**SUPPLIED RECORDS:**
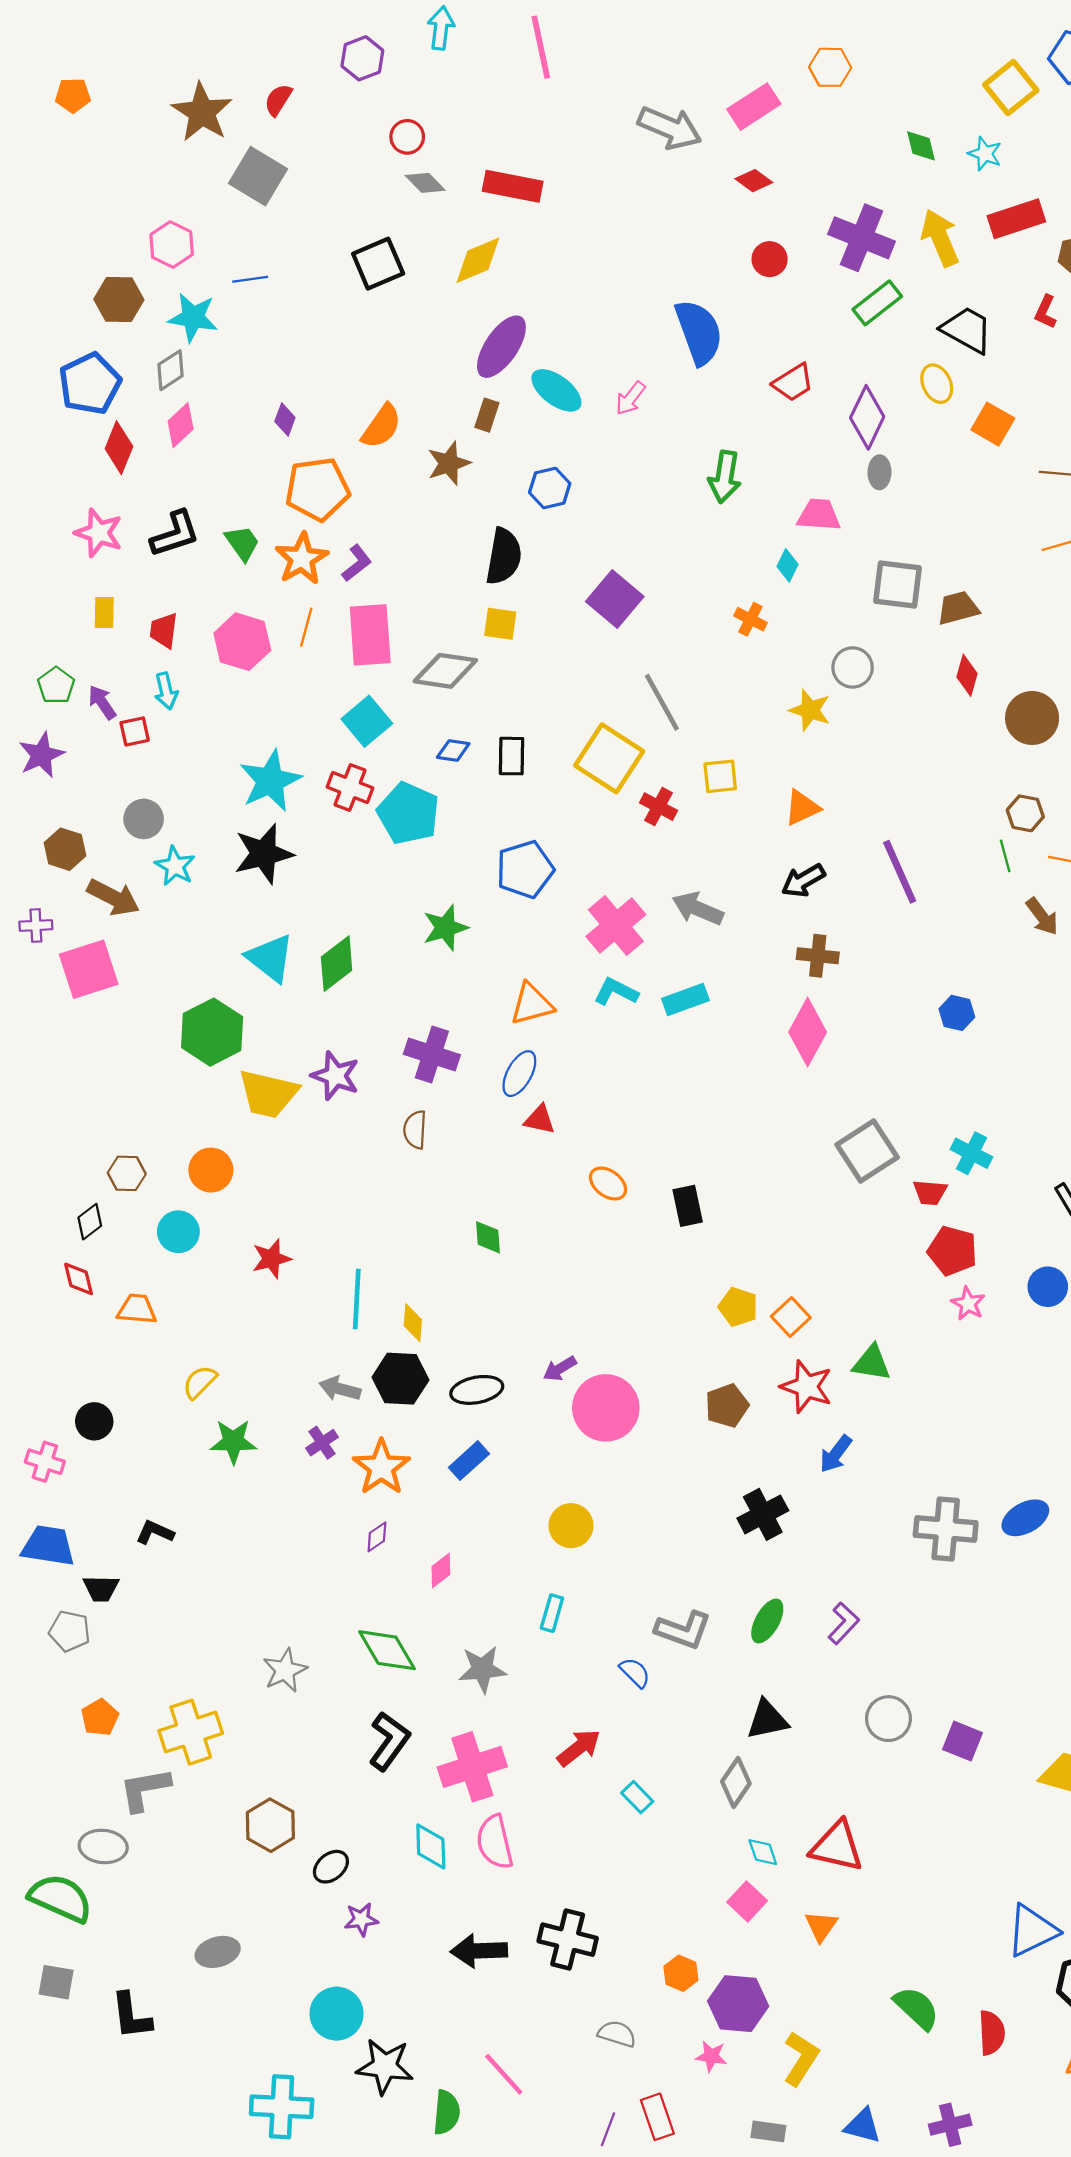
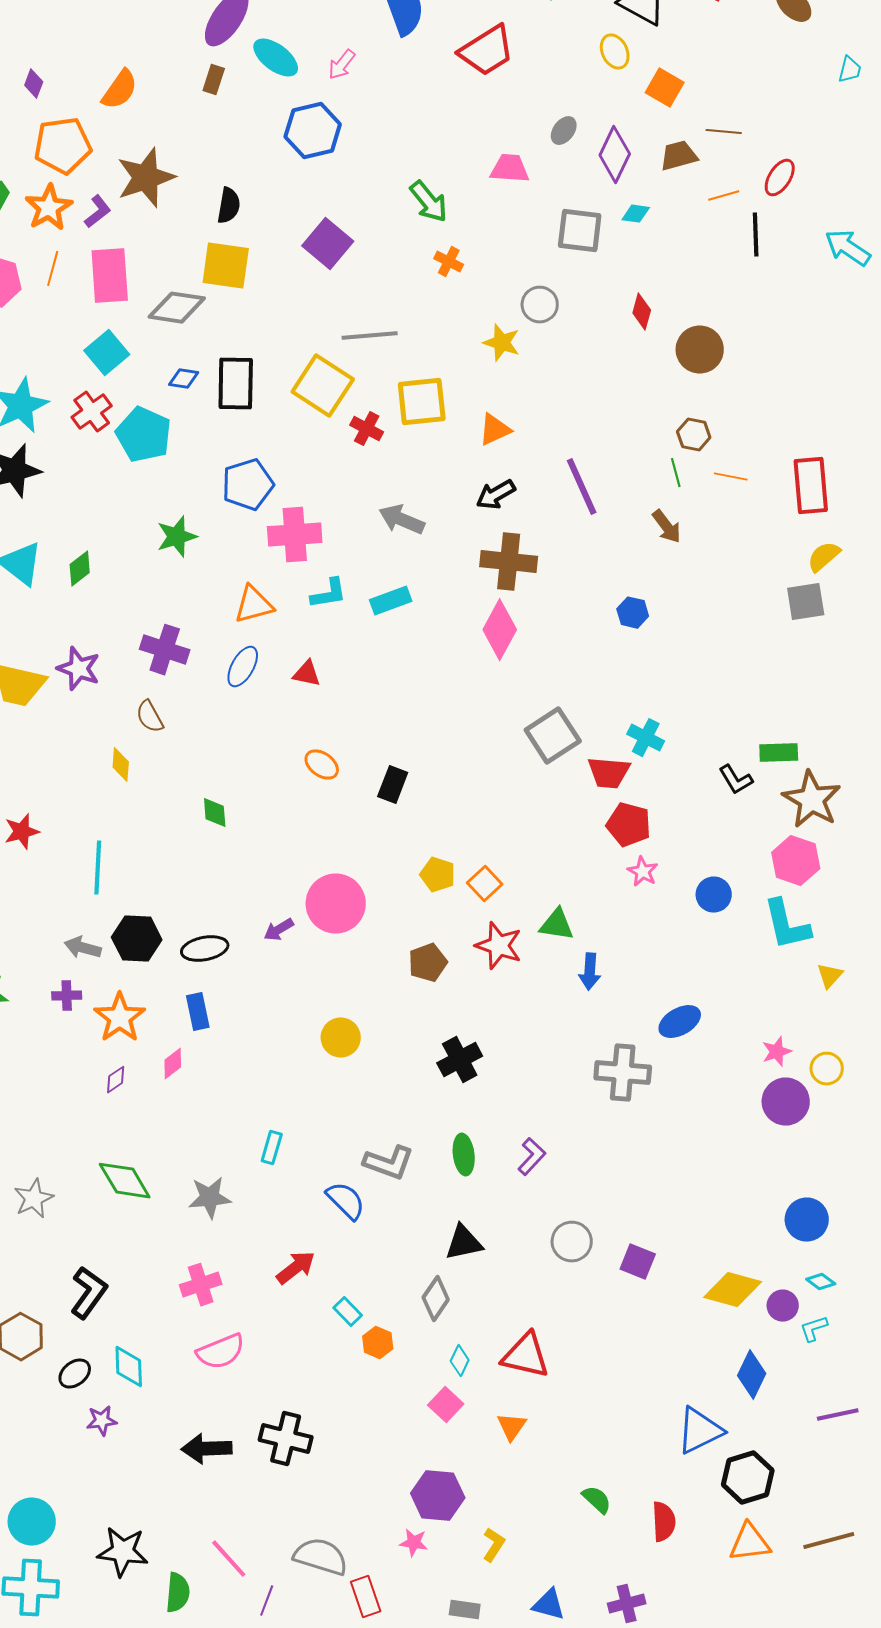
red trapezoid: (793, 383) -> (487, 51), size x1.5
purple diamond: (867, 417) -> (615, 155), moved
brown star: (449, 463) -> (146, 178), moved, size x1.5
gray ellipse: (879, 472) -> (564, 131), turned 36
green arrow: (725, 477) -> (429, 202), moved, turned -48
blue hexagon: (550, 488) -> (313, 131), moved, size x1.5
black semicircle: (504, 556) -> (229, 206), size x0.7
cyan diamond: (788, 565) -> (636, 214), moved, turned 72
brown trapezoid: (958, 608) -> (679, 156), moved
yellow square: (500, 624) -> (226, 266), size x1.6
gray line: (662, 702) -> (370, 336), turned -66
black rectangle: (512, 756) -> (236, 384), size x1.5
yellow square: (720, 776) -> (422, 402), size x1.6
red cross: (350, 788) -> (92, 412), turned 33
brown arrow: (1042, 917) -> (667, 527), moved
pink cross: (616, 925) -> (295, 535), moved, turned 36
brown cross: (818, 956) -> (509, 562), size x1.5
green diamond: (337, 964) -> (80, 569), size x0.7
cyan L-shape: (616, 992) -> (329, 594), turned 144
red triangle: (540, 1120) -> (307, 674), moved
brown semicircle: (415, 1130) -> (150, 717), turned -32
red trapezoid: (930, 1192) -> (609, 773), size x1.4
black rectangle: (688, 1206) -> (393, 785), turned 33
blue circle: (1048, 1287) -> (714, 895), moved
yellow diamond: (413, 1323) -> (121, 765), moved
pink circle: (606, 1408) -> (336, 904), moved
purple cross: (322, 1443) -> (67, 996), turned 32
blue arrow: (836, 1454) -> (590, 972), moved, turned -33
blue rectangle: (469, 1461) -> (198, 1012), turned -60
blue ellipse: (1025, 1518) -> (680, 1022), moved
yellow circle: (571, 1526) -> (341, 1038), moved
pink diamond: (441, 1571) -> (173, 1064), moved
green ellipse: (767, 1621) -> (464, 1155), turned -36
blue semicircle: (635, 1673) -> (346, 1201), size x1.4
black L-shape: (389, 1741) -> (89, 1293), moved
pink cross: (472, 1767) -> (201, 1285), size x0.7
pink semicircle: (495, 1842) -> (221, 1352), turned -99
cyan diamond: (431, 1846) -> (129, 1367), moved
cyan diamond: (763, 1852) -> (460, 1361), turned 44
orange hexagon: (681, 1973) -> (378, 1343), moved
green semicircle: (917, 2008) -> (597, 1500), size x0.7
cyan circle: (337, 2014) -> (32, 1522), moved
gray semicircle: (617, 2034) -> (321, 1557), moved, size x1.6
yellow L-shape: (801, 2059) -> (494, 1545), size x0.7
purple line: (608, 2129) -> (267, 1601), moved

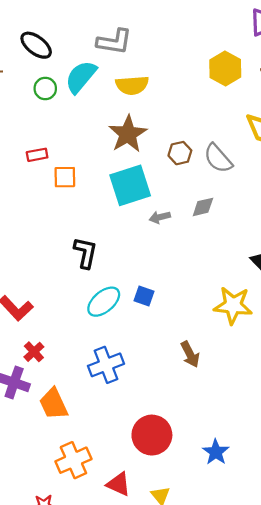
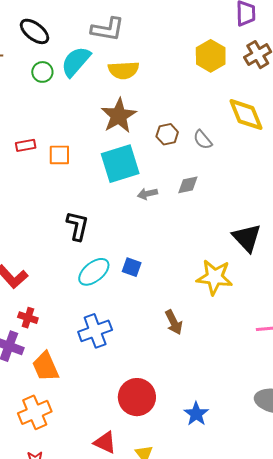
red rectangle: (37, 155) -> (26, 145), moved
gray semicircle: (218, 158) -> (203, 140), size x0.7
red cross: (34, 352) -> (28, 318), turned -30
orange cross: (73, 460) -> (35, 412), moved

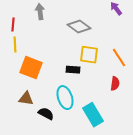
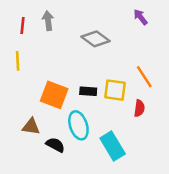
red line: (13, 25) -> (22, 26), moved
yellow square: (89, 55) -> (115, 90), moved
orange square: (31, 68) -> (54, 95), moved

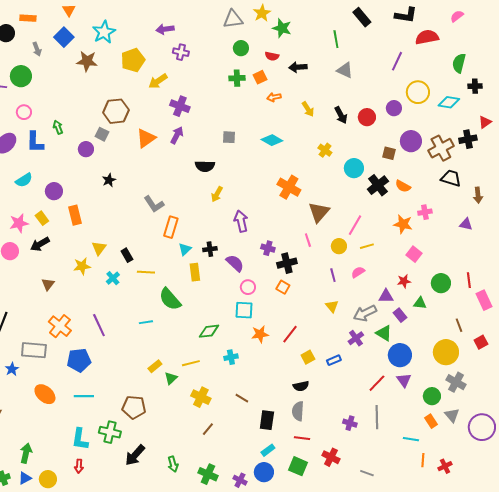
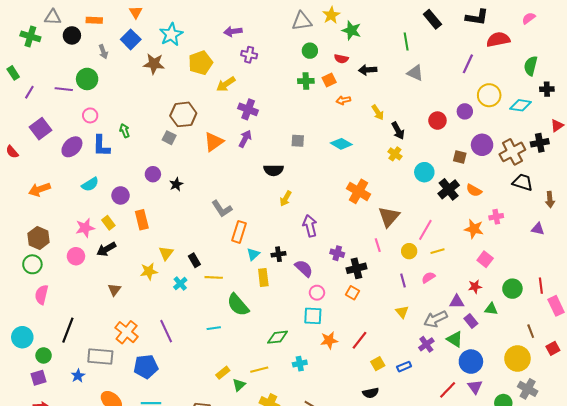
black arrow: (341, 115) -> (398, 131), moved
purple circle: (86, 149) -> (153, 174), moved

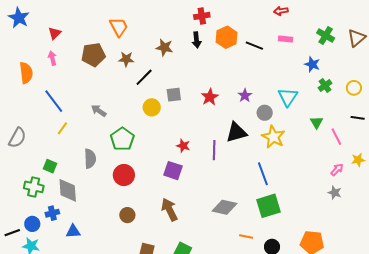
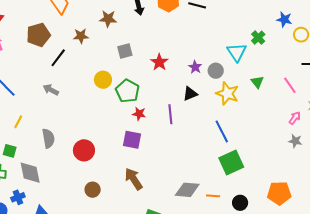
brown star: (126, 59) -> (81, 36), moved
blue star: (312, 64) -> (284, 19), moved
black line: (144, 77) -> (58, 58), moved
green cross: (325, 85) -> (258, 38), moved
gray square: (174, 95) -> (125, 51), moved
purple star: (245, 95) -> (195, 67), moved
green triangle: (317, 122) -> (257, 82), moved
yellow line: (62, 128) -> (18, 122), moved
black triangle: (236, 132) -> (190, 94), size x0.7
green pentagon: (122, 139) -> (127, 91), moved
gray diamond: (224, 207) -> (187, 190), moved

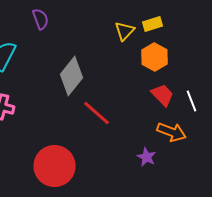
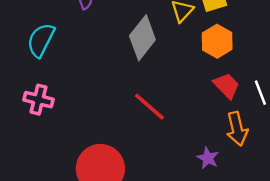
gray diamond: (72, 76) -> (142, 38), moved
orange arrow: (172, 132) -> (237, 129), turned 56

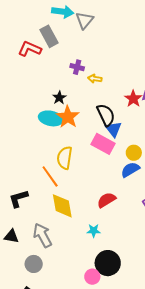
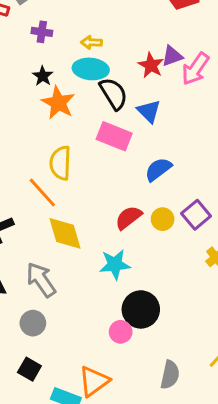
purple cross: (77, 67) -> (42, 32), moved
cyan ellipse: (51, 118) -> (91, 69), moved
blue triangle: (113, 129) -> (149, 111), moved
yellow circle: (134, 153) -> (163, 219), moved
cyan star: (94, 231) -> (115, 264), size x1.5

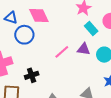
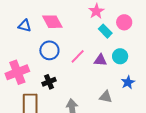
blue circle: (24, 35) -> (49, 50), moved
purple triangle: (84, 49) -> (100, 60), moved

**WHAT TO WORK ON:**
Each line from the first line of the listing through the line with "green arrow: (725, 477)" must be printed exactly, both ends included, and no picture may appear.

**SOLUTION TO THIS TASK:**
red trapezoid: (793, 383) -> (487, 51), size x1.5
purple diamond: (867, 417) -> (615, 155), moved
brown star: (449, 463) -> (146, 178), moved, size x1.5
gray ellipse: (879, 472) -> (564, 131), turned 36
green arrow: (725, 477) -> (429, 202), moved, turned -48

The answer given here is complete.